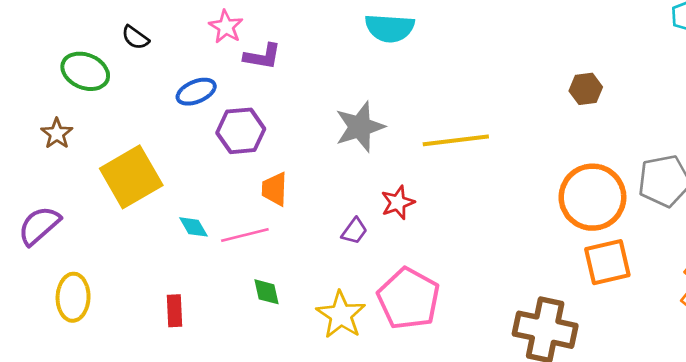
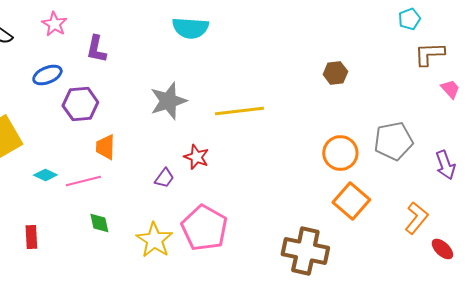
pink star: (226, 27) -> (54, 24), moved
purple L-shape: (262, 56) -> (96, 49), turned 92
orange circle: (592, 197) -> (340, 153), size x0.7
red star: (398, 203) -> (196, 157), turned -30
cyan diamond: (193, 227) -> (45, 175), turned -35
orange square: (607, 262) -> (351, 201), turned -36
□ □ □ □ □
The records above are to be repeated exactly, with every picture removed from the copy.

**REPLY**
pink star: (226, 27) -> (54, 24), moved
purple L-shape: (262, 56) -> (96, 49), turned 92
orange circle: (592, 197) -> (340, 153), size x0.7
red star: (398, 203) -> (196, 157), turned -30
cyan diamond: (193, 227) -> (45, 175), turned -35
orange square: (607, 262) -> (351, 201), turned -36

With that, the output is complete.